DATASET ENTRIES Block Start

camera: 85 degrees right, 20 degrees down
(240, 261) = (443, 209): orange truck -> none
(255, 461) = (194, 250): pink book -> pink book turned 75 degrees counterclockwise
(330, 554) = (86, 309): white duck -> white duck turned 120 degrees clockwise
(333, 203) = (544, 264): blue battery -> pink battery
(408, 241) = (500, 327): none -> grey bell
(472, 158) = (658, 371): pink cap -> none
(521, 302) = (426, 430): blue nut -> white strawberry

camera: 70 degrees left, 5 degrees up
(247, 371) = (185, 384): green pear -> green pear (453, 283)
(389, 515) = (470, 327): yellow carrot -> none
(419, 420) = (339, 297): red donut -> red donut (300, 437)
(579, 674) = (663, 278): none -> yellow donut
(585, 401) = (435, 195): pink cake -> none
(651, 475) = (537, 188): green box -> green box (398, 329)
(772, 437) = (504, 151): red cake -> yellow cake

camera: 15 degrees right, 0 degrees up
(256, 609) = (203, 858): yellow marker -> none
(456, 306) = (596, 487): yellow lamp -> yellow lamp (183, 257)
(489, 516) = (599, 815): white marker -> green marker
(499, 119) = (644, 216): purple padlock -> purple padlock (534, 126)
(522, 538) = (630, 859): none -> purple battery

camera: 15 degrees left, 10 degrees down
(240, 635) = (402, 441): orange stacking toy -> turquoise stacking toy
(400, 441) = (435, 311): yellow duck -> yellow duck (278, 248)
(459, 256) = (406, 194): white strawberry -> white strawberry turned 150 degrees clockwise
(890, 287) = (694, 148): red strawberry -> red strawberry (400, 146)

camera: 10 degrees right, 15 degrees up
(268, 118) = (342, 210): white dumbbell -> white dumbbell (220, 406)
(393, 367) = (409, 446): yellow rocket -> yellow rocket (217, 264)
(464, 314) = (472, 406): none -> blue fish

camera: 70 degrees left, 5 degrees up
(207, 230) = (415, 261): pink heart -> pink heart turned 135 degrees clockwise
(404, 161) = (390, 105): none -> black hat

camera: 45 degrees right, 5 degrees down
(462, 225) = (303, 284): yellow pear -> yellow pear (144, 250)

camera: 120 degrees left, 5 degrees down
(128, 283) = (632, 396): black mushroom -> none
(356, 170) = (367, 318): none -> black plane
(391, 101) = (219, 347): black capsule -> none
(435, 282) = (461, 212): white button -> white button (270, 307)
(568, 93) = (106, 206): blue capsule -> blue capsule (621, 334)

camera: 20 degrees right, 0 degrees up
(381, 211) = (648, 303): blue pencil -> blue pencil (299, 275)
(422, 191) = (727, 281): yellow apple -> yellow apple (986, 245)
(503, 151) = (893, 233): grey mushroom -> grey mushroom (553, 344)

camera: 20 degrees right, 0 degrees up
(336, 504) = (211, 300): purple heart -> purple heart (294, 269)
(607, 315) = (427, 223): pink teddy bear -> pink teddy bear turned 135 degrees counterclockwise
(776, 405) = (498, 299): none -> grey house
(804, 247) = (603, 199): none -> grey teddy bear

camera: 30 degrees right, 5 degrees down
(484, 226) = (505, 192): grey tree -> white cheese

DATASET ENTRIES Block End

Search the data above for the string "purple" and return every line that has it.

TASK OUTPUT:
(499, 119) = (644, 216): purple padlock -> purple padlock (534, 126)
(522, 538) = (630, 859): none -> purple battery
(336, 504) = (211, 300): purple heart -> purple heart (294, 269)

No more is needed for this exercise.